### Your instructions:
Format every non-blank line of the material below as a Markdown table with the columns "Row" and "Line," numbering the rows in order. Omit the pictures from the table.

[Stored data]
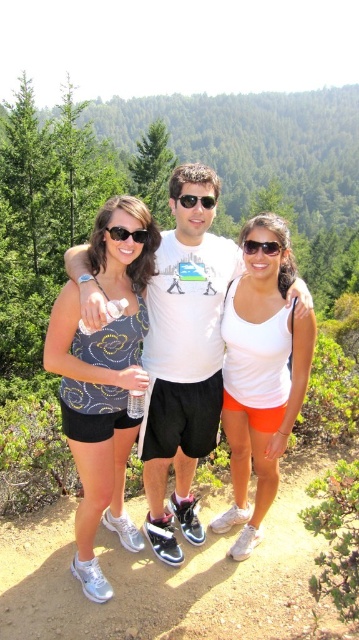
Question: Which of these objects is positioned closest to the white matte tank top at center?

Choices:
 (A) white plastic sunglasses at center
 (B) white matte t-shirt at center

Answer: (B)

Question: Can you confirm if white plastic sunglasses at center is wider than black plastic sunglasses at center?

Choices:
 (A) yes
 (B) no

Answer: (B)

Question: Can you confirm if matte blue tank top at center is bigger than black plastic sunglasses at center?

Choices:
 (A) no
 (B) yes

Answer: (B)

Question: Which of the following is the farthest from the observer?

Choices:
 (A) black plastic sunglasses at center
 (B) white plastic sunglasses at center
 (C) white matte tank top at center

Answer: (A)

Question: Which point is farther to the camera?

Choices:
 (A) (184, 426)
 (B) (244, 243)

Answer: (A)

Question: Does white matte t-shirt at center come behind matte blue tank top at center?

Choices:
 (A) no
 (B) yes

Answer: (B)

### Your solution:
| Row | Line |
|---|---|
| 1 | Question: Which of these objects is positioned closest to the white matte tank top at center? |
| 2 | Choices: |
| 3 |  (A) white plastic sunglasses at center |
| 4 |  (B) white matte t-shirt at center |
| 5 | Answer: (B) |
| 6 | Question: Can you confirm if white plastic sunglasses at center is wider than black plastic sunglasses at center? |
| 7 | Choices: |
| 8 |  (A) yes |
| 9 |  (B) no |
| 10 | Answer: (B) |
| 11 | Question: Can you confirm if matte blue tank top at center is bigger than black plastic sunglasses at center? |
| 12 | Choices: |
| 13 |  (A) no |
| 14 |  (B) yes |
| 15 | Answer: (B) |
| 16 | Question: Which of the following is the farthest from the observer? |
| 17 | Choices: |
| 18 |  (A) black plastic sunglasses at center |
| 19 |  (B) white plastic sunglasses at center |
| 20 |  (C) white matte tank top at center |
| 21 | Answer: (A) |
| 22 | Question: Which point is farther to the camera? |
| 23 | Choices: |
| 24 |  (A) (184, 426) |
| 25 |  (B) (244, 243) |
| 26 | Answer: (A) |
| 27 | Question: Does white matte t-shirt at center come behind matte blue tank top at center? |
| 28 | Choices: |
| 29 |  (A) no |
| 30 |  (B) yes |
| 31 | Answer: (B) |